Work instruction: Leave every picture out and return the rest of the listing verbatim.

Stored data:
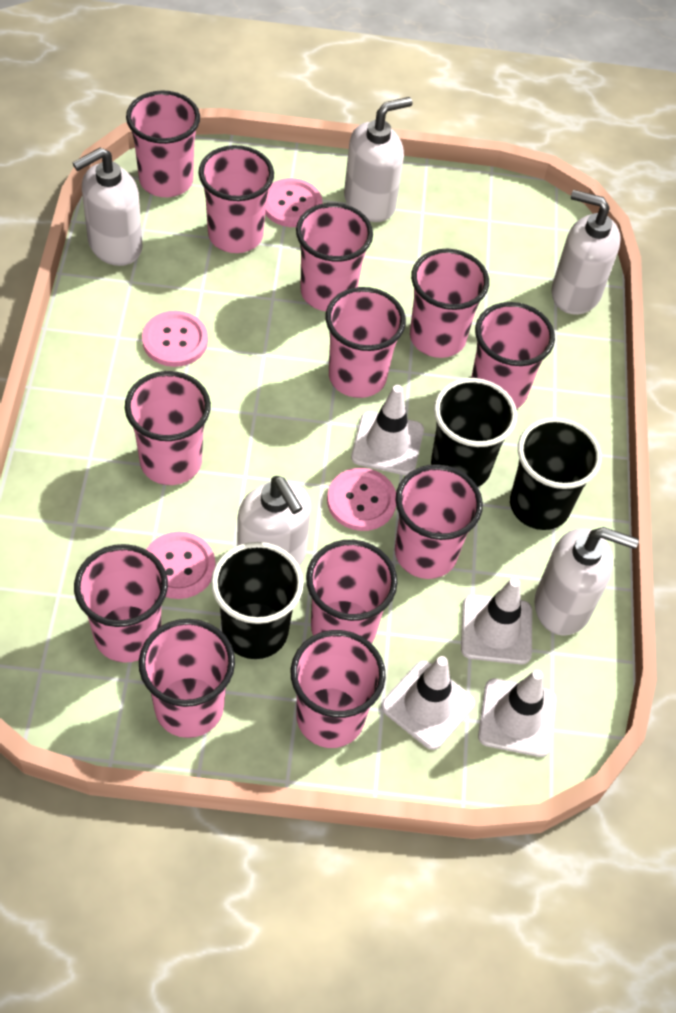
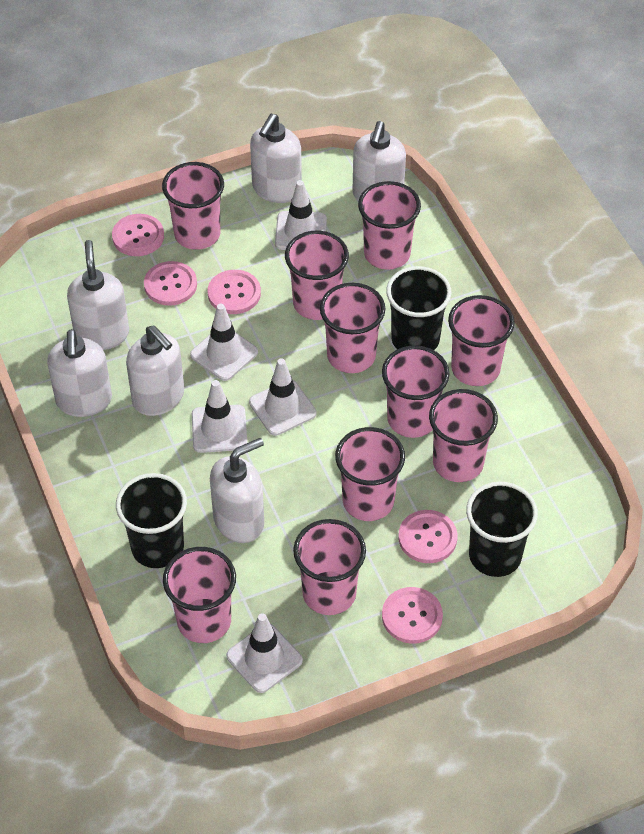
pink button: 4 -> 5
pink cup: 12 -> 10
white soap dispenser: 5 -> 6
white traffic cone: 4 -> 5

Answer for the task:
pink button: 4 -> 5
pink cup: 12 -> 10
white soap dispenser: 5 -> 6
white traffic cone: 4 -> 5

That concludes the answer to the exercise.